**Your task**
The lines to return are those from the line holding "(641, 236) = (649, 269): red egg -> none" through the last line of the entries below, both included, written exactly and without pictures.
═══ Dataset extract
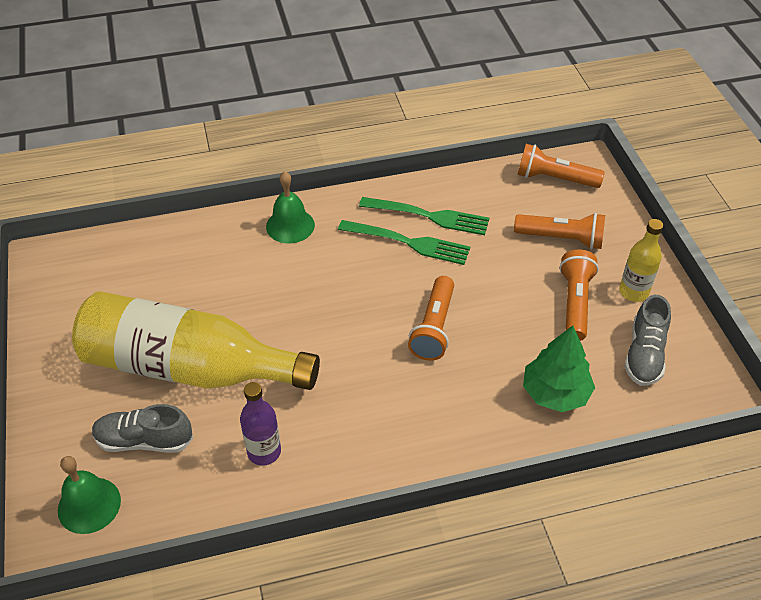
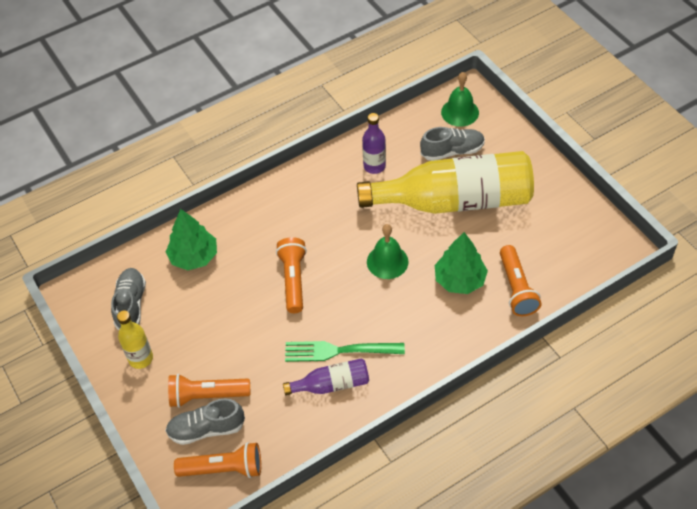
camera: 165 degrees right, 5 degrees up
(242, 275) = (460, 280): none -> green tree
(290, 225) = (447, 337): green bell -> green bell (387, 261)
(428, 216) = (331, 384): green fork -> purple bottle
(566, 212) = (206, 429): none -> grey shoe
(575, 303) = (188, 333): orange flashlight -> orange flashlight (516, 288)

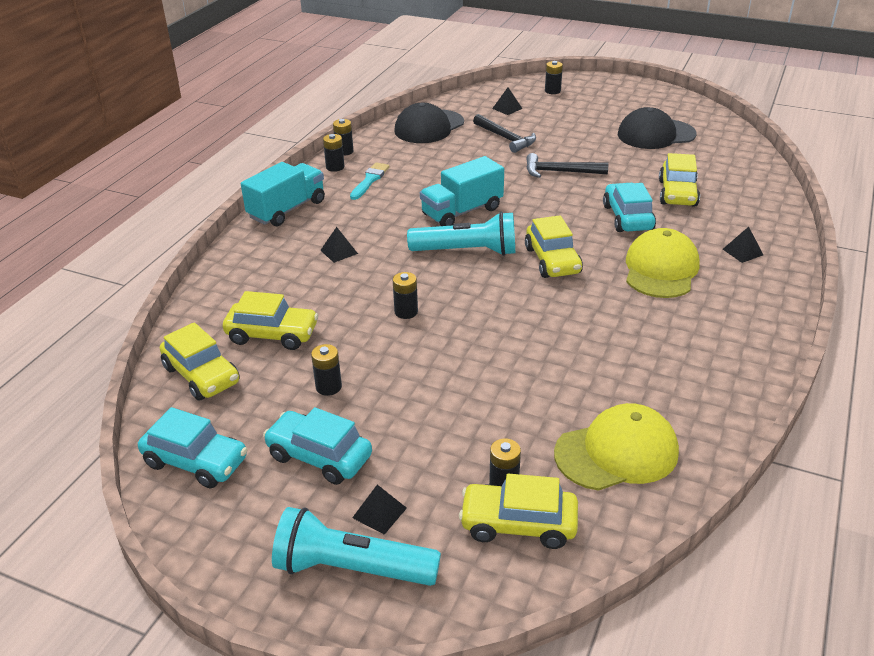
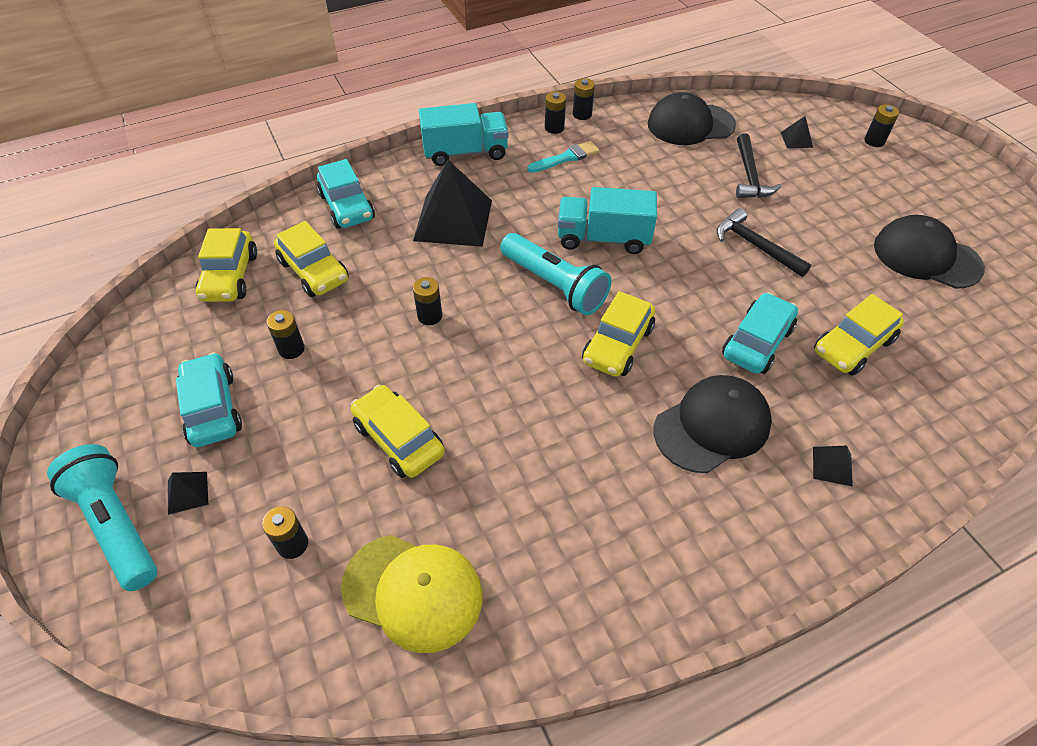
camera: 40 degrees right, 15 degrees up
(196, 462) = (142, 351): turquoise car -> turquoise car (347, 207)
(339, 252) = (453, 220): black pyramid -> black pyramid, size x2.37
(518, 524) = (257, 590): yellow car -> yellow car (399, 439)
(661, 269) = (712, 426): yellow cap -> black cap

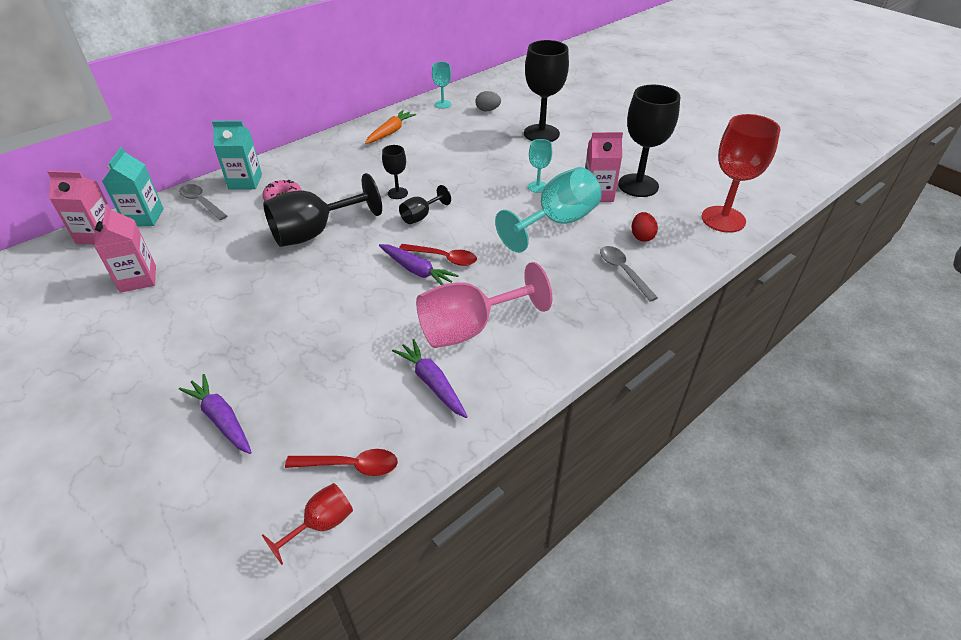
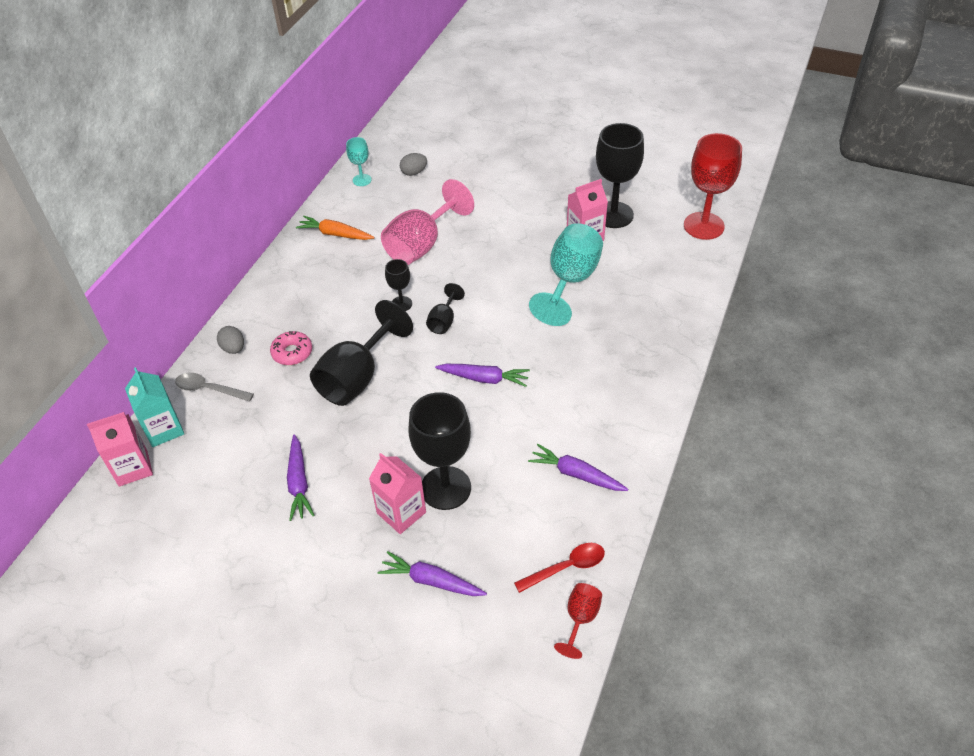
camera: 25 degrees left, 5 degrees up
(138, 279) = (226, 494): pink carton -> pink carton (401, 513)
(197, 292) = (299, 483): none -> purple carrot
(245, 182) = (233, 348): turquoise carton -> grey egg
(390, 132) = (335, 234): orange carrot -> orange carrot turned 75 degrees counterclockwise
(443, 258) = (498, 356): red spoon -> none
(469, 328) = (570, 414): pink goblet -> pink goblet (422, 245)
(538, 187) = (527, 248): turquoise goblet -> none
(541, 133) = (487, 184): black goblet -> black goblet (446, 488)
(623, 271) = (656, 310): grey spoon -> none
(641, 236) = (649, 269): red egg -> none

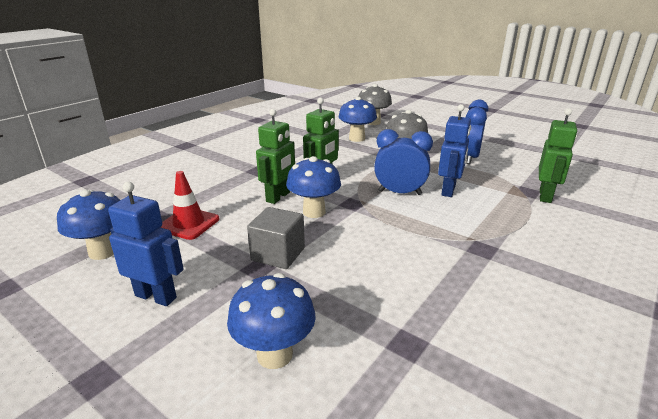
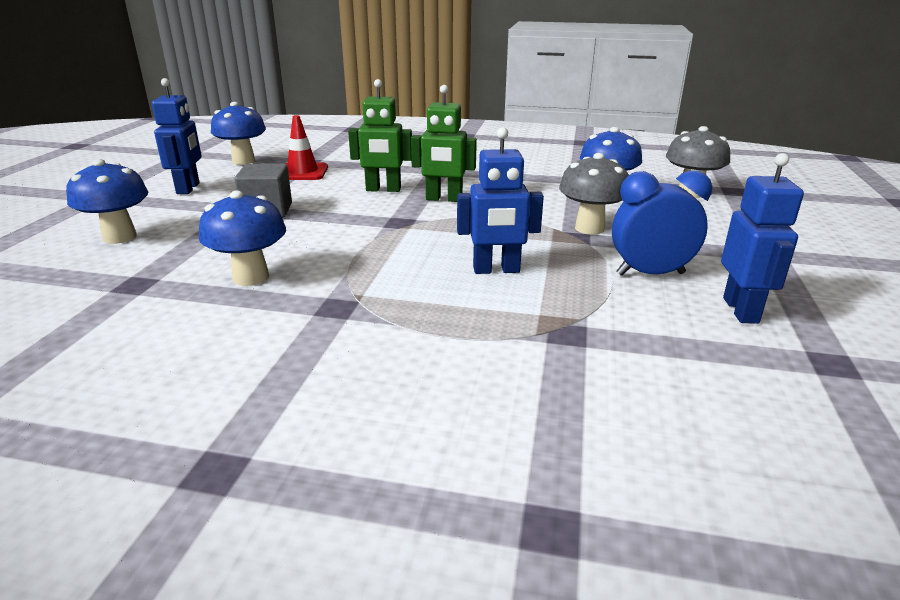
camera: 65 degrees right, 0 degrees up
(314, 212) = (362, 209): blue mushroom -> blue mushroom (251, 277)
(399, 193) = (454, 241): blue clock -> none
(512, 153) = (741, 310): none -> blue robot
(545, 196) = (565, 351): green robot -> none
══════
**Result of this task**
(641, 236) = (649, 269): red egg -> none

camera: 65 degrees right, 0 degrees up
(314, 212) = (362, 209): blue mushroom -> blue mushroom (251, 277)
(399, 193) = (454, 241): blue clock -> none
(512, 153) = (741, 310): none -> blue robot
(545, 196) = (565, 351): green robot -> none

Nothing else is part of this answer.